(What you have to do)
Please restate the records that follow word for word, omitting any images.

(Stored dataset items)
>>>

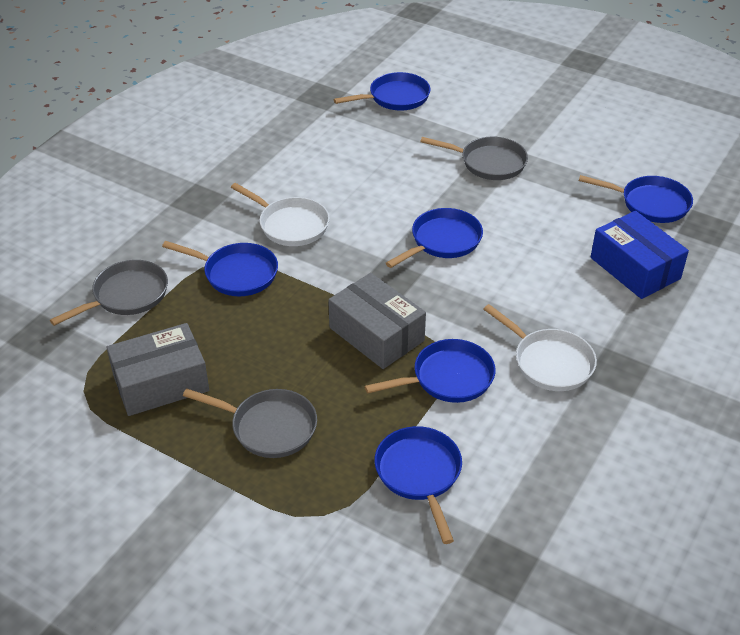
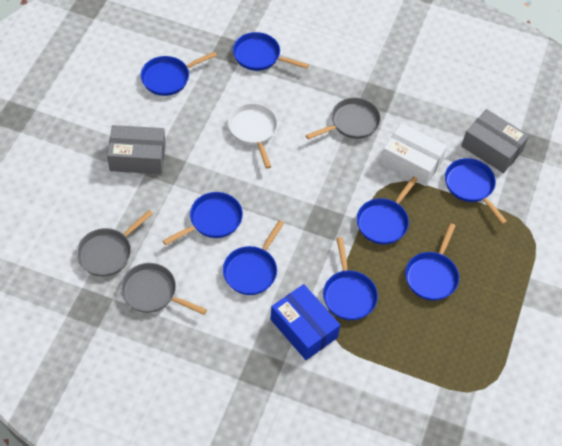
blue pan: 6 -> 8
white box: 0 -> 1
white pan: 2 -> 1

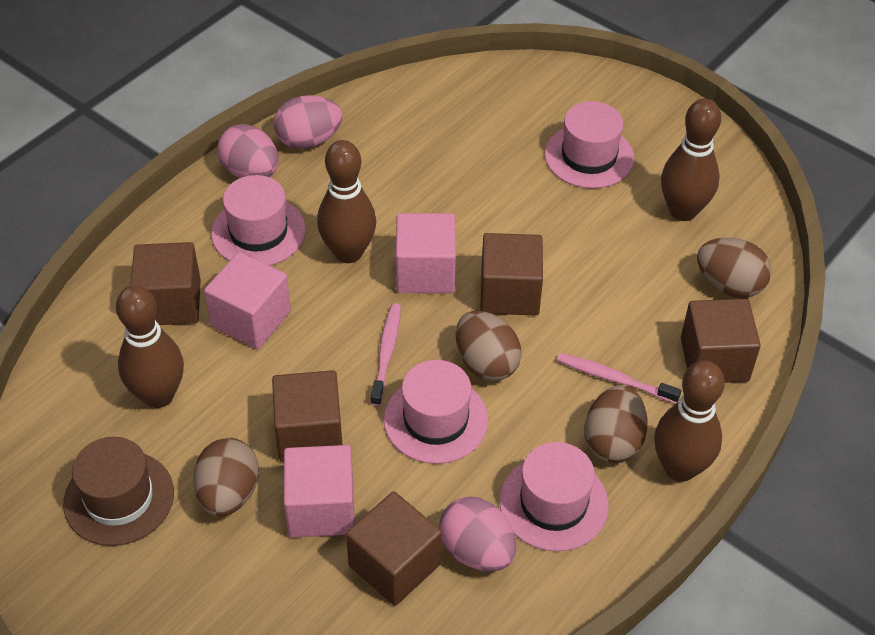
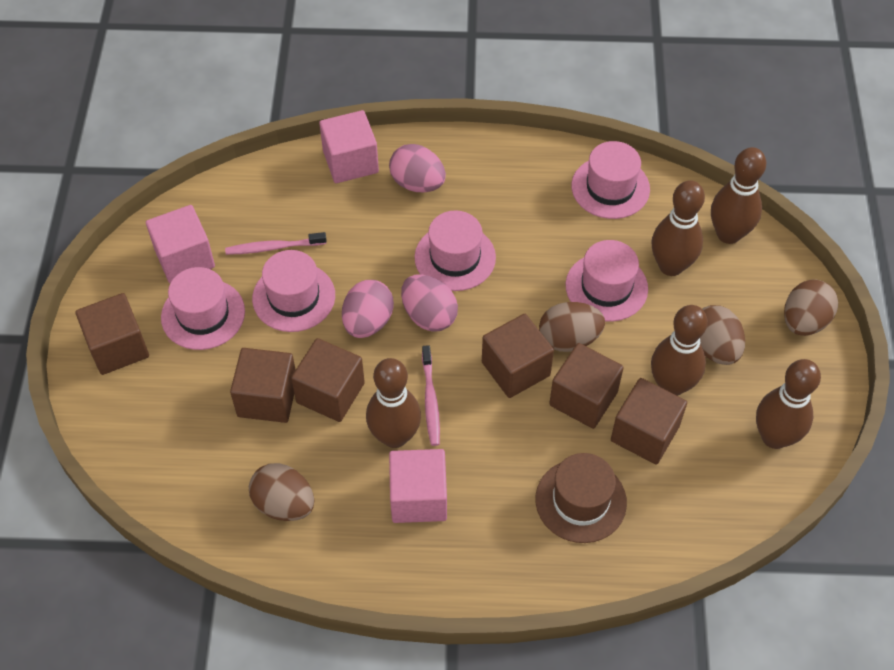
brown bowling pin: 4 -> 5
brown cube: 5 -> 6
pink hat: 4 -> 5

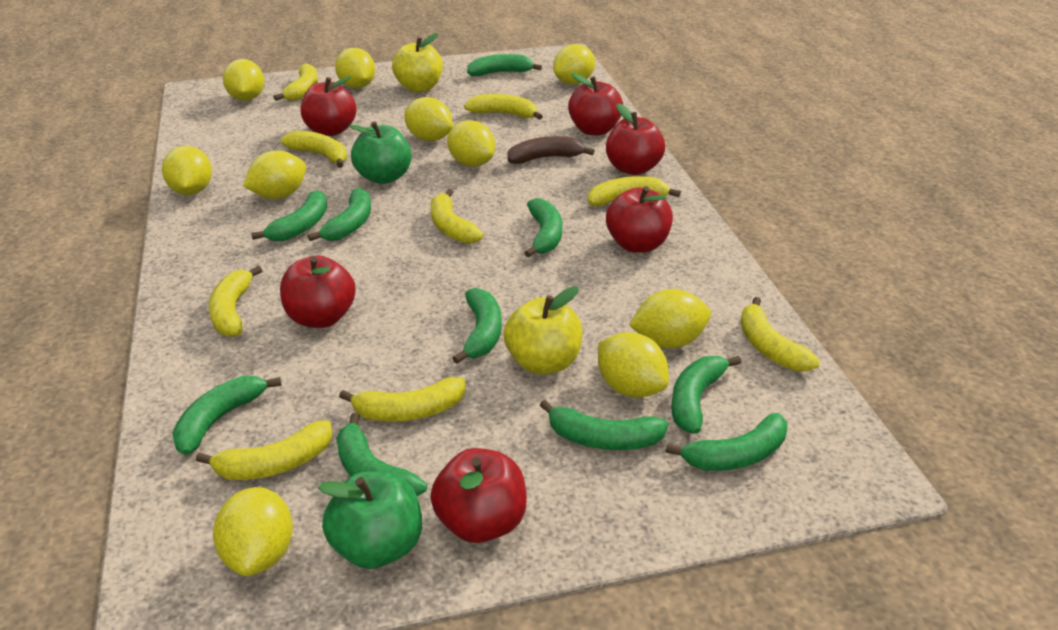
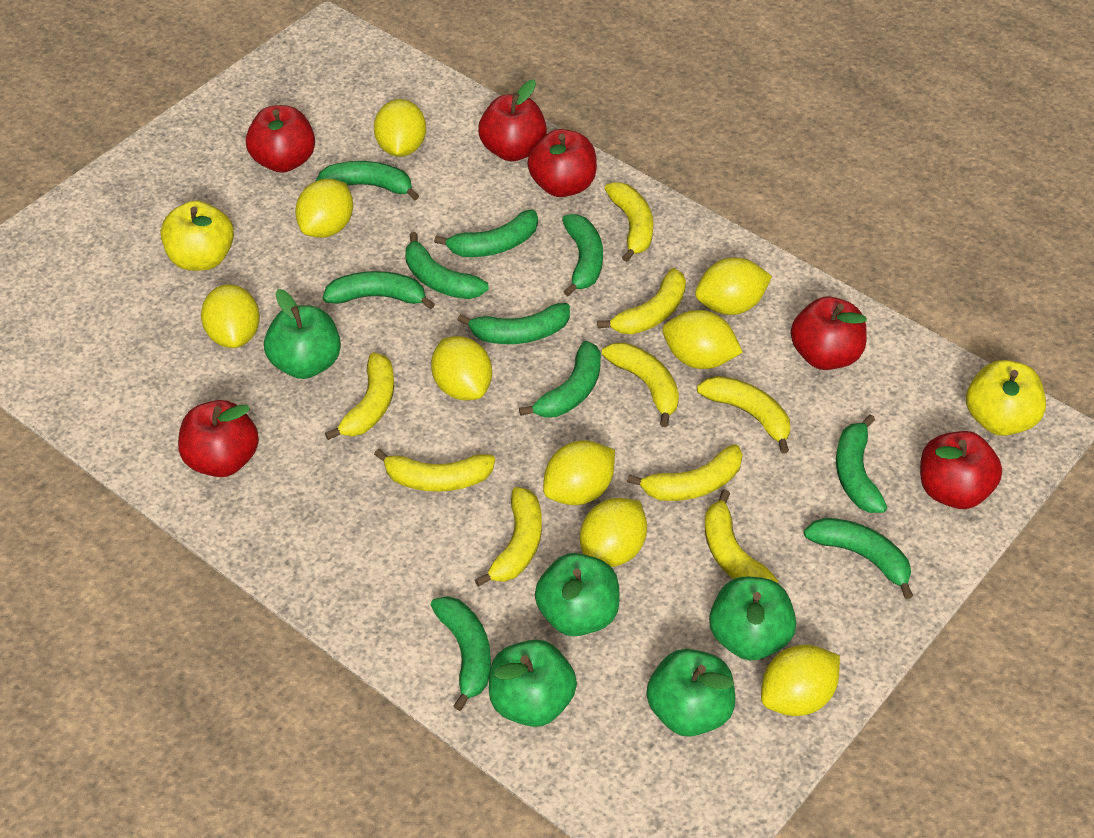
brown banana: 1 -> 0
green apple: 2 -> 5
yellow lemon: 10 -> 9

<<<

(Task result)
blue pan: 6 -> 8
white box: 0 -> 1
white pan: 2 -> 1

brown bowling pin: 4 -> 5
brown cube: 5 -> 6
pink hat: 4 -> 5

brown banana: 1 -> 0
green apple: 2 -> 5
yellow lemon: 10 -> 9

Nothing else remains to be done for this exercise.